WHAT THE TASK ASKS:
Please copy exactly the line that contains "C9: 330uF (plus" and every line after it through the end of the records, leaving the pictures out.

Stored entries:

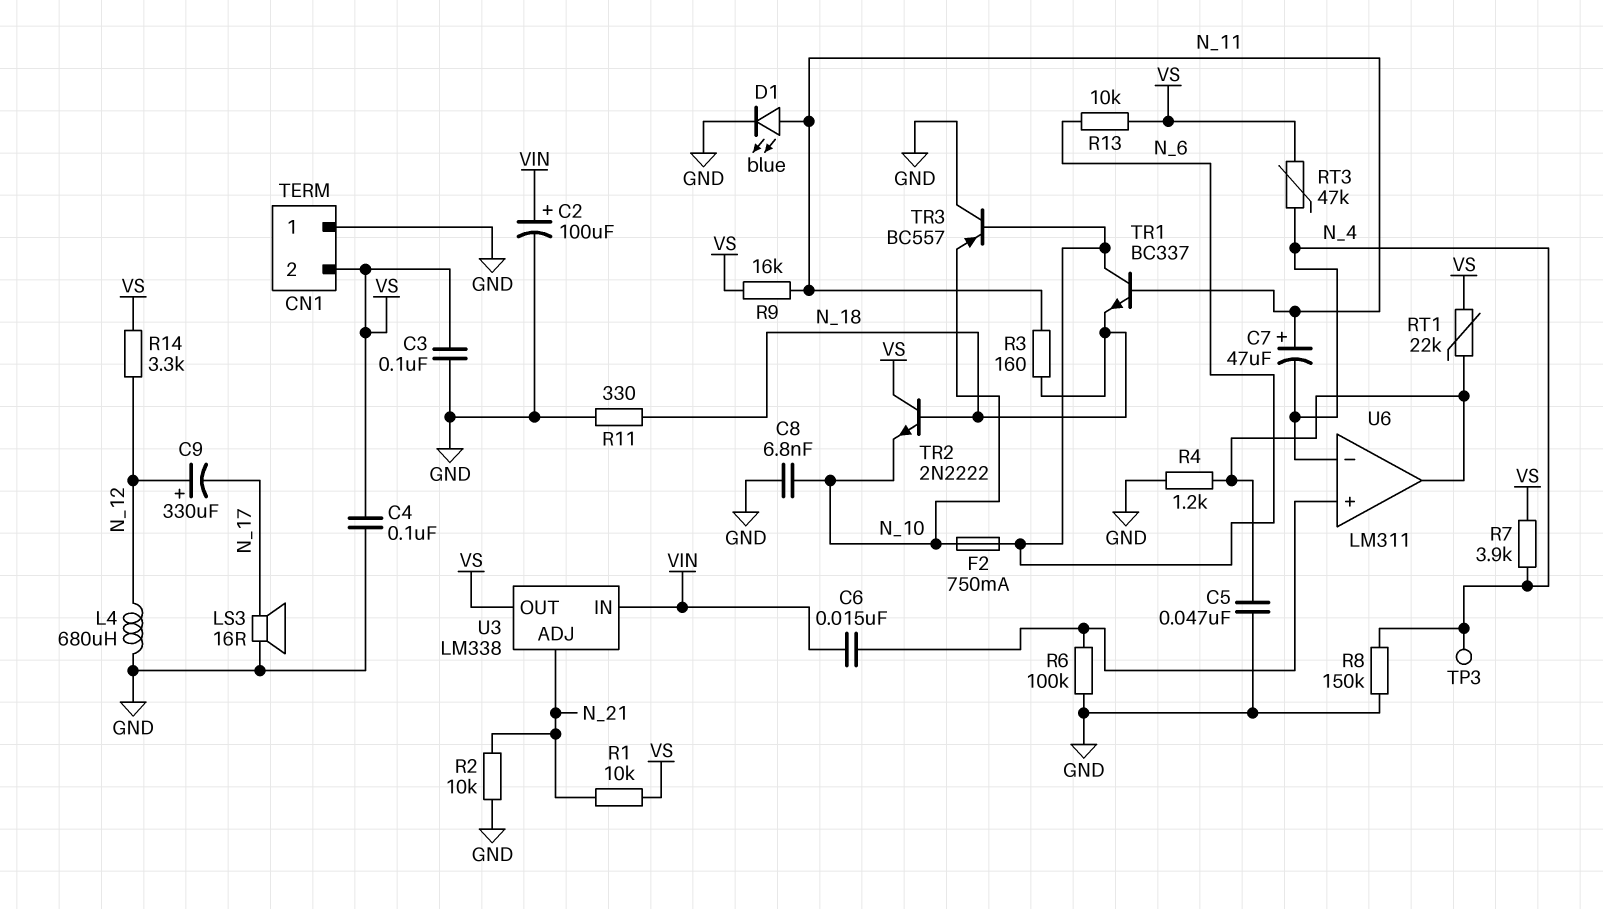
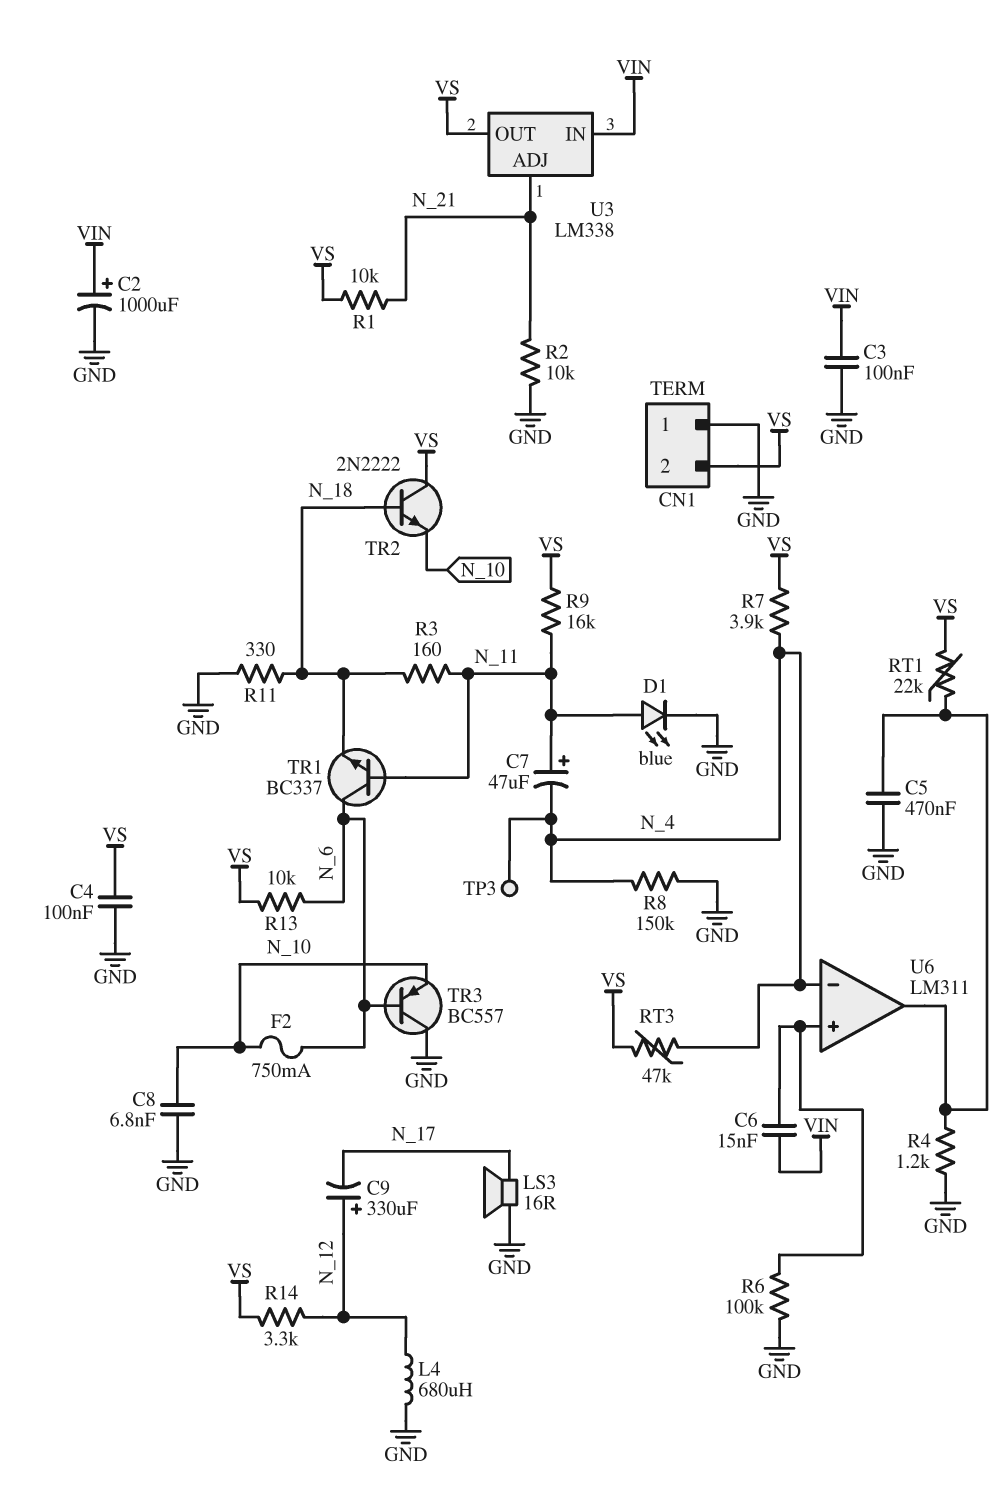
C2: 100uF (plus VIN, minus GND) -> 1000uF (plus VIN, minus GND)
C3: 100nF (GND, VS) -> 100nF (GND, VIN)
C5: 47nF (GND, U6/out) -> 470nF (GND, U6/out)

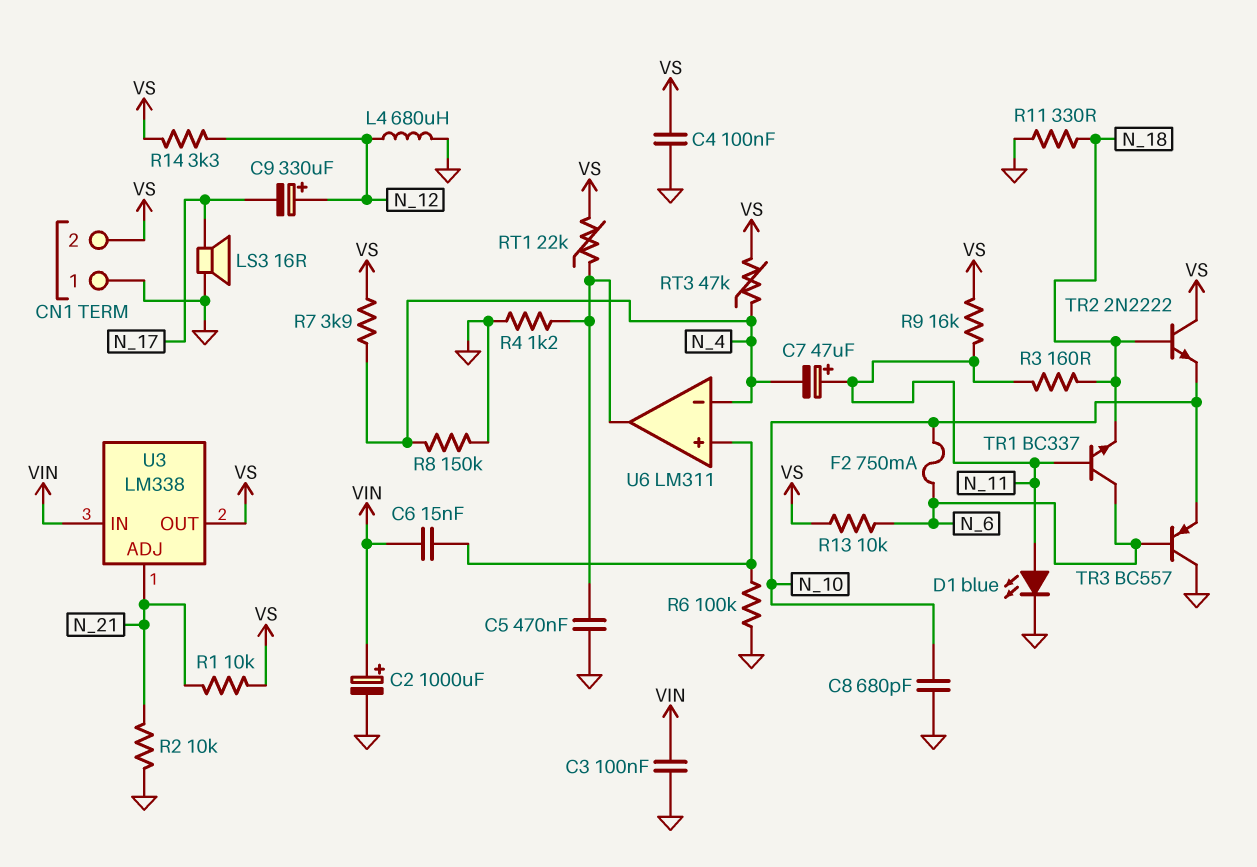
C8: 6.8nF (GND, N_10) -> 680pF (GND, N_10)
TP3: test point (N_4) -> none

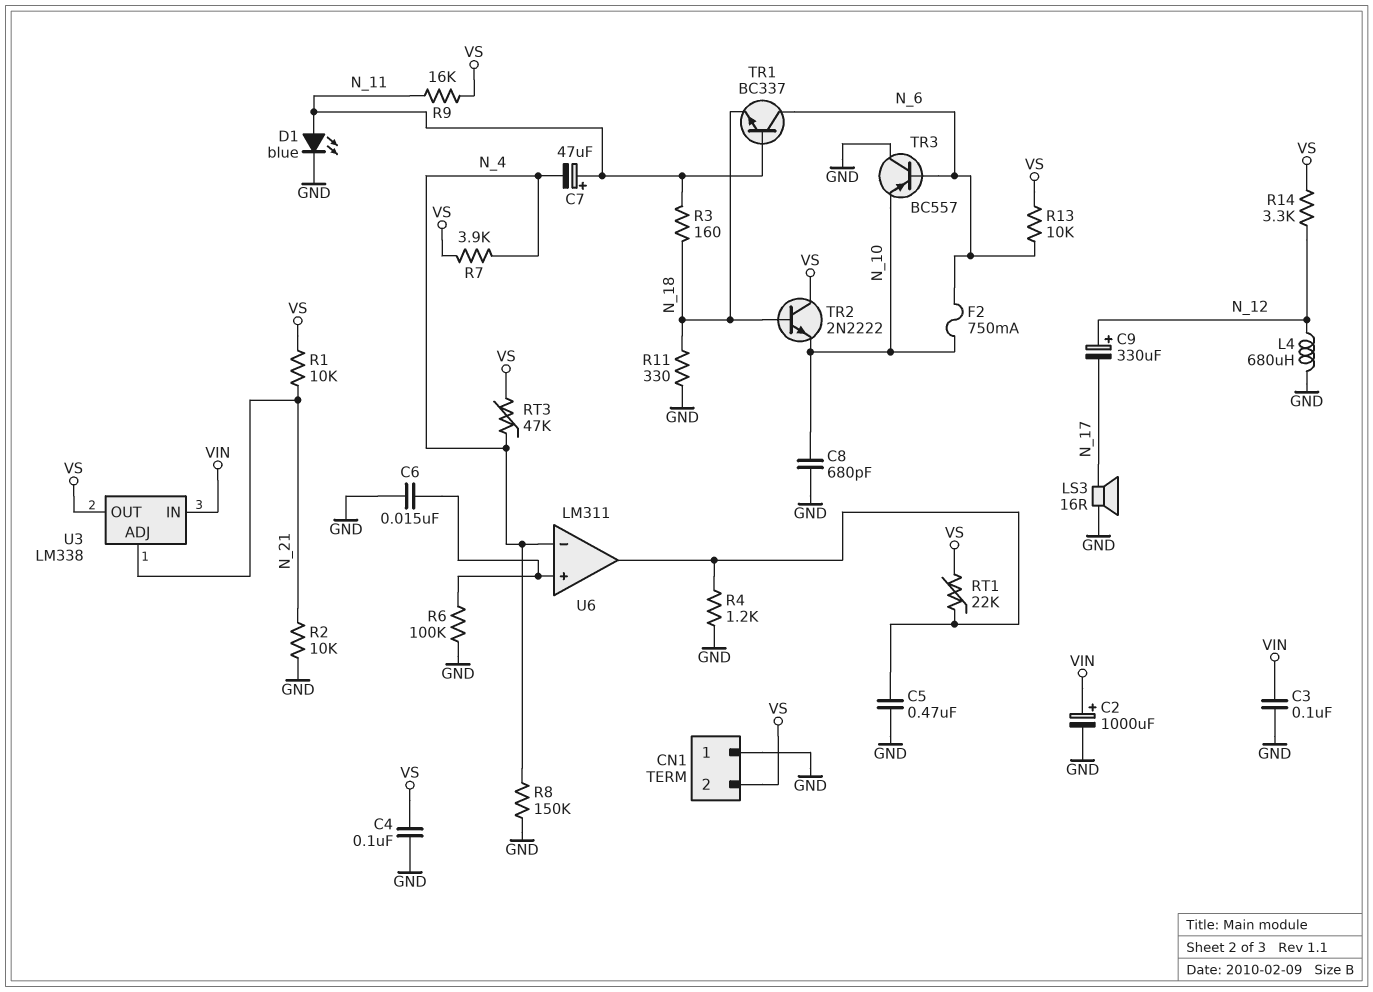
C6: 15nF (U6/in+, VIN) -> 15nF (GND, U6/in+)

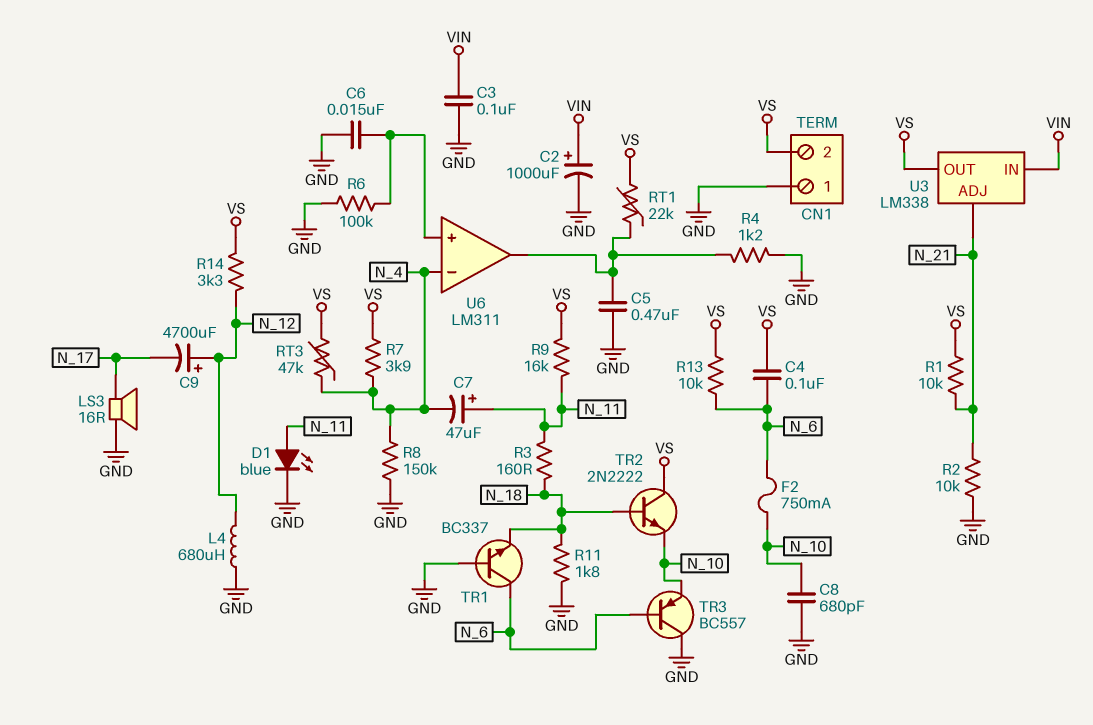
C4: 100nF (GND, VS) -> 100nF (N_6, VS)
C9: 330uF (plus N_12, minus N_17) -> 4700uF (plus N_12, minus N_17)
R11: 330 (GND, N_18) -> 1.8k (GND, N_18)
TR1: NPN BC337 (B N_11, C N_6, E N_18) -> NPN BC337 (B GND, C N_6, E N_18)

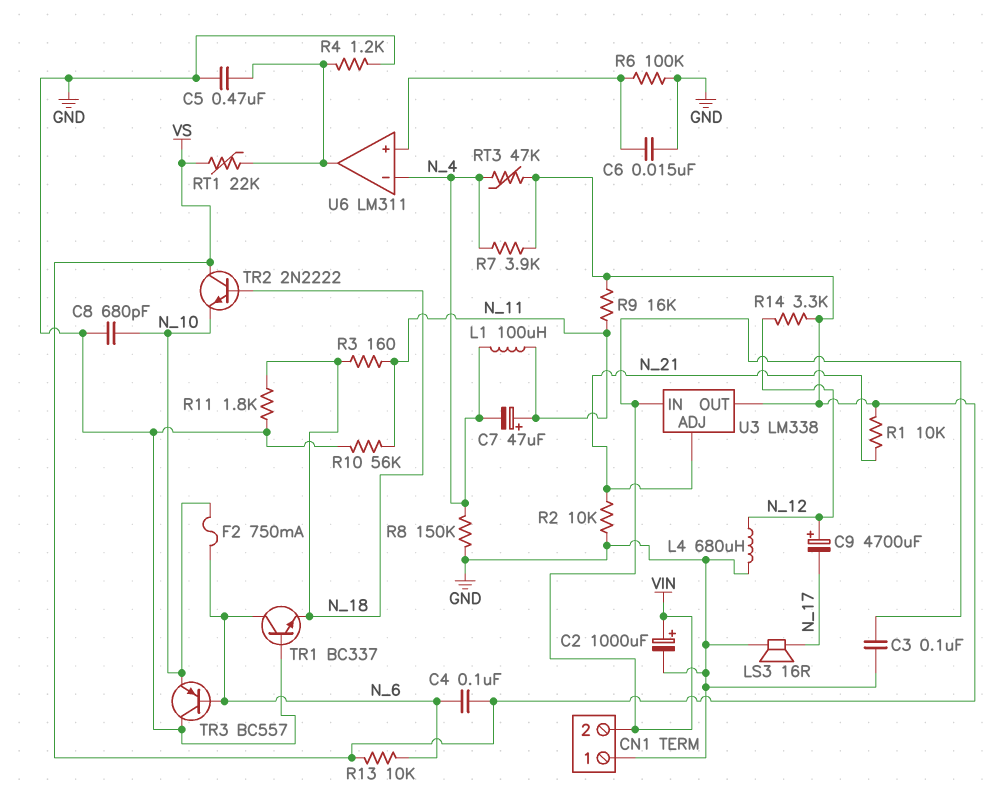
CN1 pin 2: VS -> VIN
D1: LED blue (A N_11, K GND) -> none
L1: none -> 100uH (N_4, N_11)
R10: none -> 56k (GND, N_11)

ANSWER SECTION:
C9: 330uF (plus N_12, minus N_17) -> 4700uF (plus N_12, minus N_17)
R11: 330 (GND, N_18) -> 1.8k (GND, N_18)
TR1: NPN BC337 (B N_11, C N_6, E N_18) -> NPN BC337 (B GND, C N_6, E N_18)

CN1 pin 2: VS -> VIN
D1: LED blue (A N_11, K GND) -> none
L1: none -> 100uH (N_4, N_11)
R10: none -> 56k (GND, N_11)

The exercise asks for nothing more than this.